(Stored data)
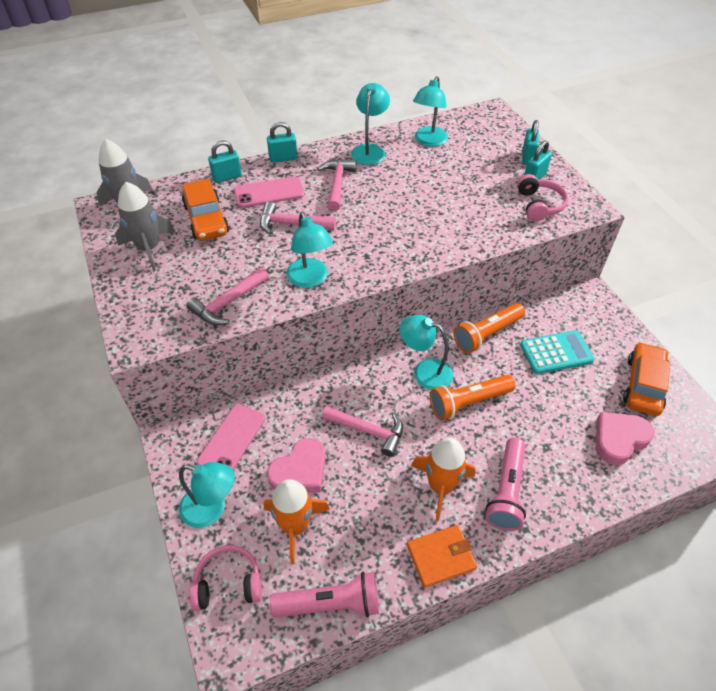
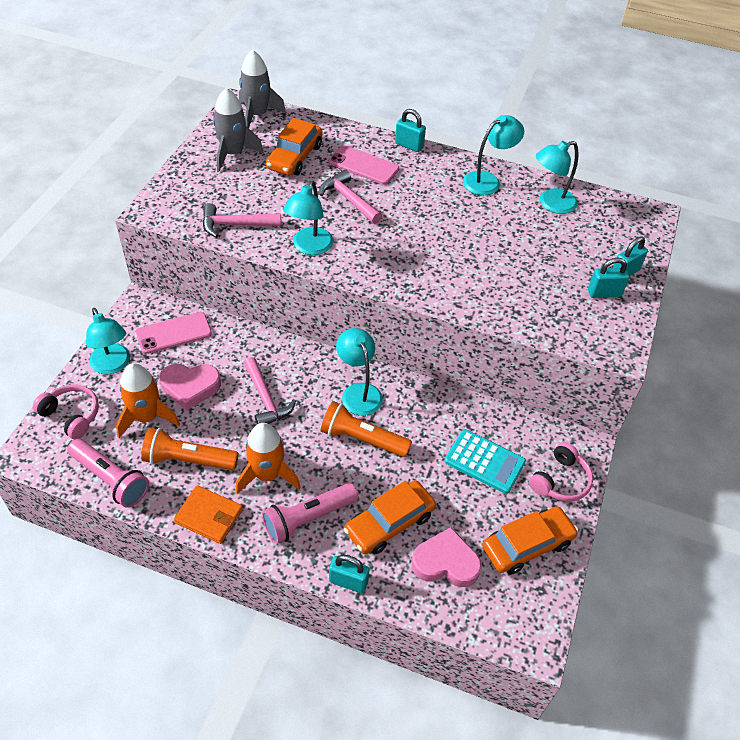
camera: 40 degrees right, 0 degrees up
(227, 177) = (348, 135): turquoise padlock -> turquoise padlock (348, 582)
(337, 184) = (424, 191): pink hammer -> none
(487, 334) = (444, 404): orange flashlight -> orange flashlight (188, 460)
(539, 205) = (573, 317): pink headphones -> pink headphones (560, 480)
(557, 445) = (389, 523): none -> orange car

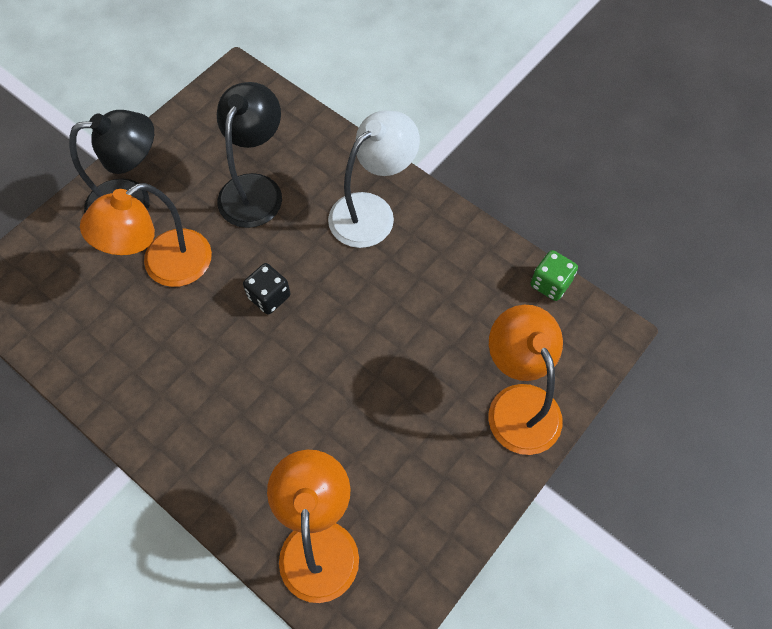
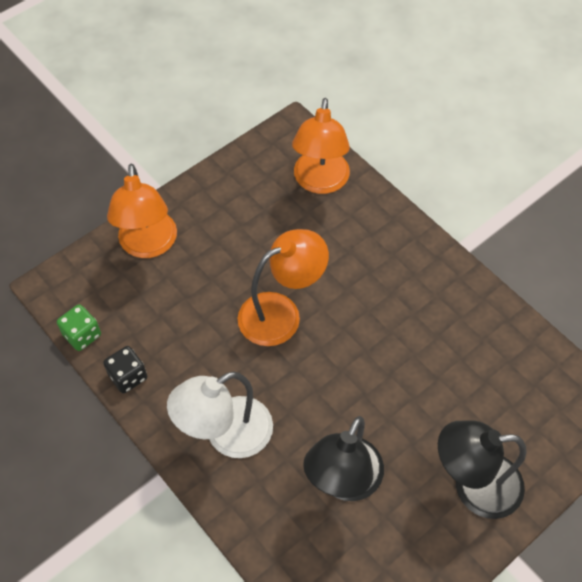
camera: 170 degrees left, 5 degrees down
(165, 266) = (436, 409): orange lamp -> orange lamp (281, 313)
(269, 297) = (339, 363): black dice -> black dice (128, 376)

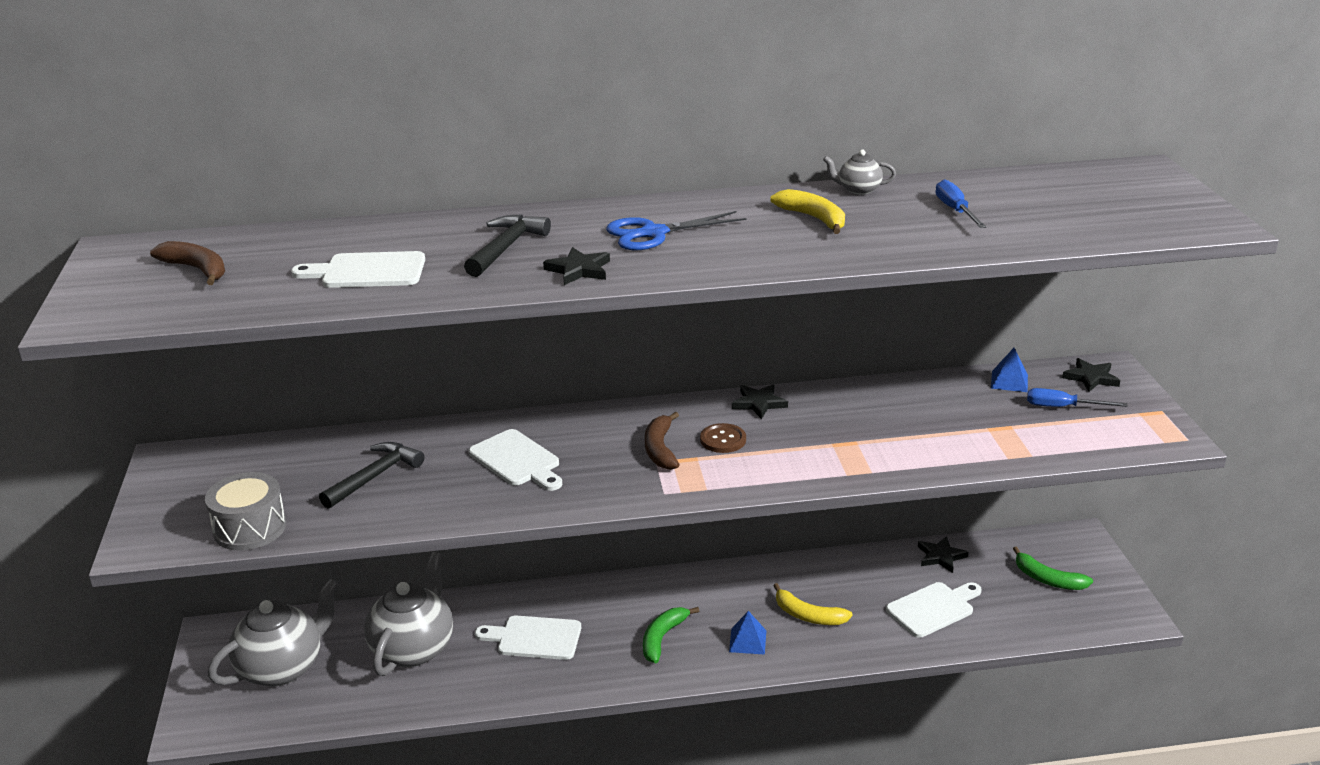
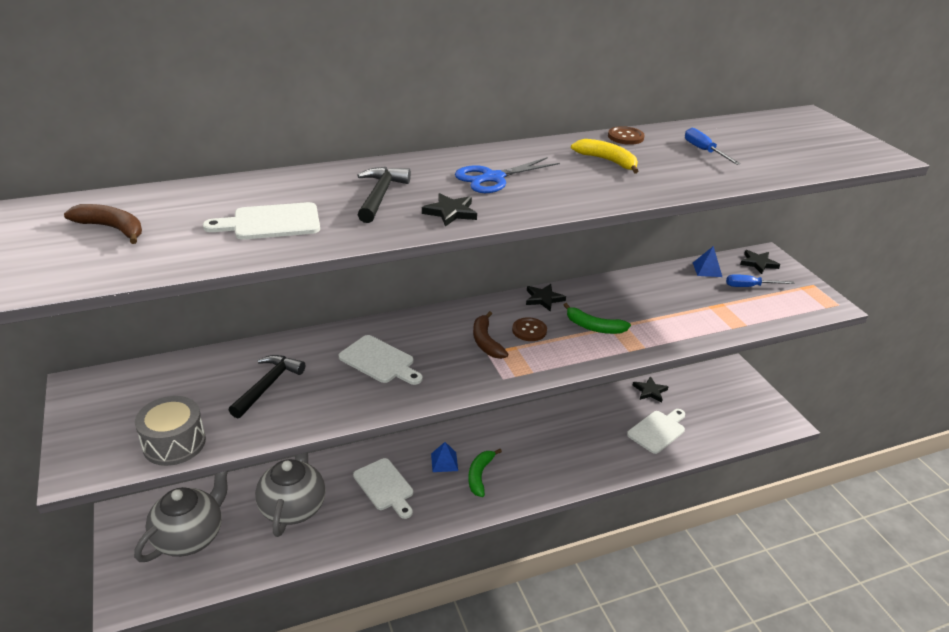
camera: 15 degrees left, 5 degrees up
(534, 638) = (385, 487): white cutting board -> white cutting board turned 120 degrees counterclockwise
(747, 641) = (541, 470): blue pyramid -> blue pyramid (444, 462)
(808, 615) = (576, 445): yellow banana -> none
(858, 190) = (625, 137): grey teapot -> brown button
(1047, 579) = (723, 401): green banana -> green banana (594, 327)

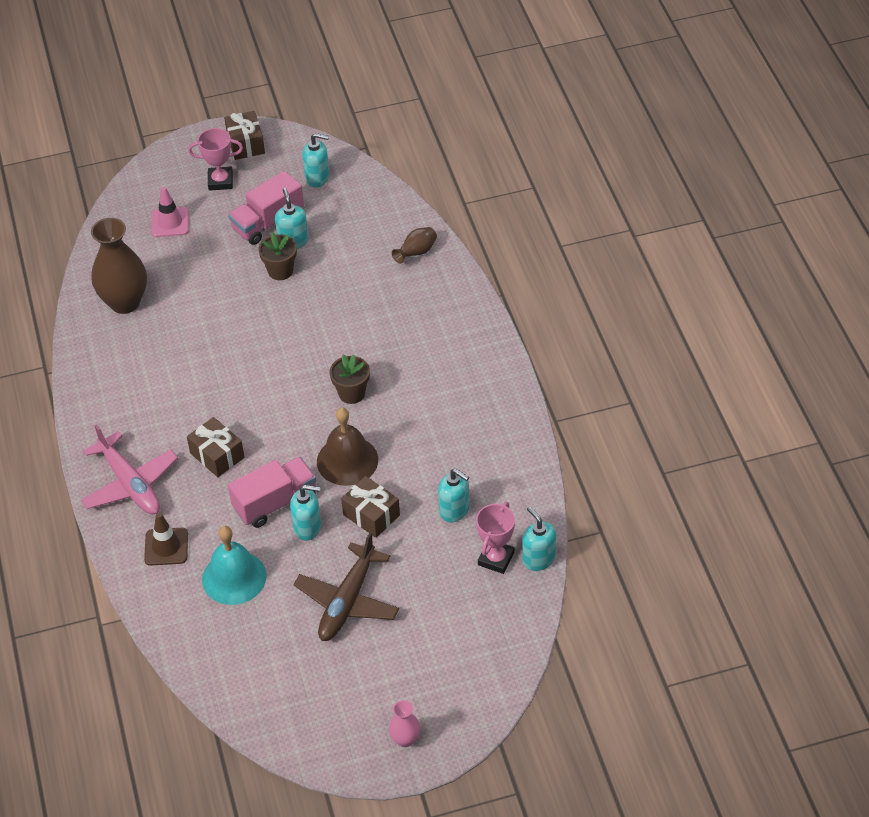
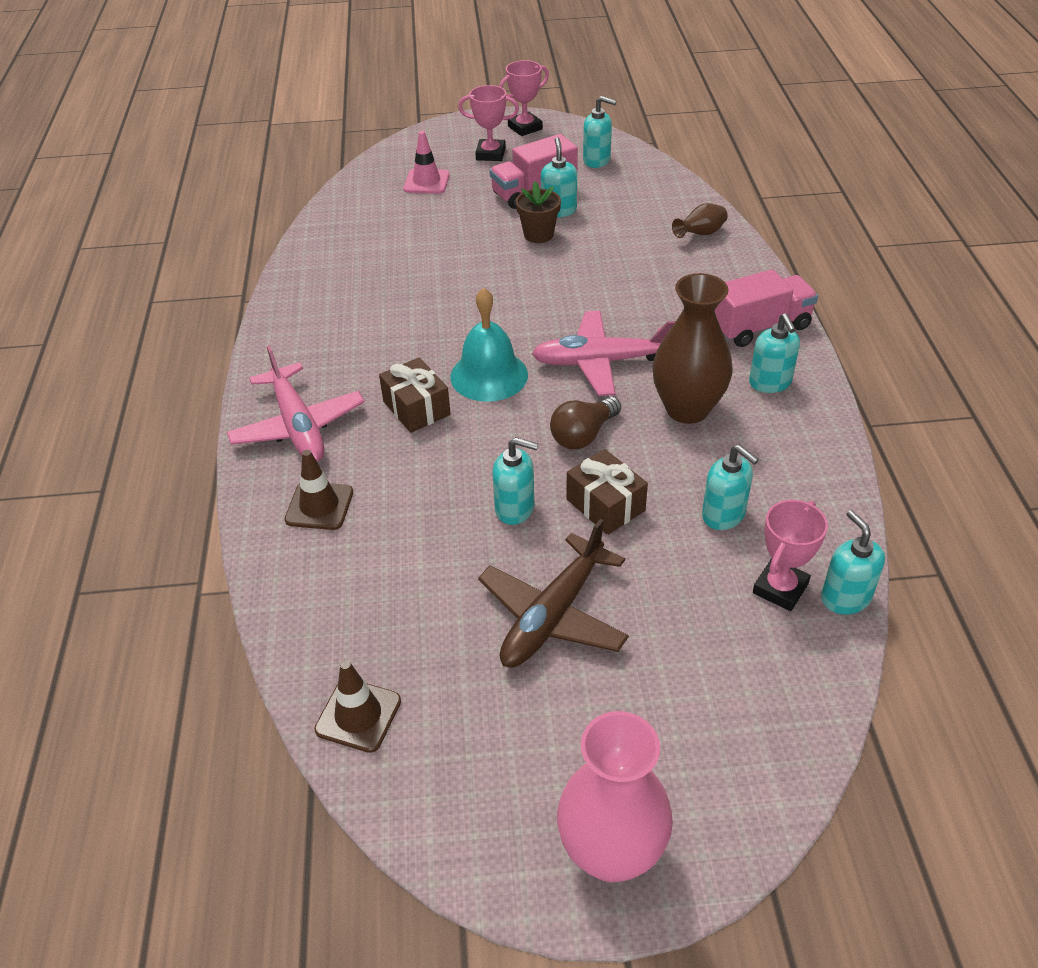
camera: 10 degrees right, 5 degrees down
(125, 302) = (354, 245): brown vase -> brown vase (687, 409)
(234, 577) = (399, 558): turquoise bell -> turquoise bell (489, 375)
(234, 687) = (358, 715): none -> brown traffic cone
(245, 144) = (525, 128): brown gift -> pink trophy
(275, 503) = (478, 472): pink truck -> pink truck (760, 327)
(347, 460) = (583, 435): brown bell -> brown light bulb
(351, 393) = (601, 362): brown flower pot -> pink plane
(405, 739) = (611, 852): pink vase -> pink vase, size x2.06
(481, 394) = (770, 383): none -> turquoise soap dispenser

Instructions for the task:
For the word "orange", find every line in the data that holds it and copy that line.

Completed task:
(487, 334) = (444, 404): orange flashlight -> orange flashlight (188, 460)
(557, 445) = (389, 523): none -> orange car
(165, 266) = (436, 409): orange lamp -> orange lamp (281, 313)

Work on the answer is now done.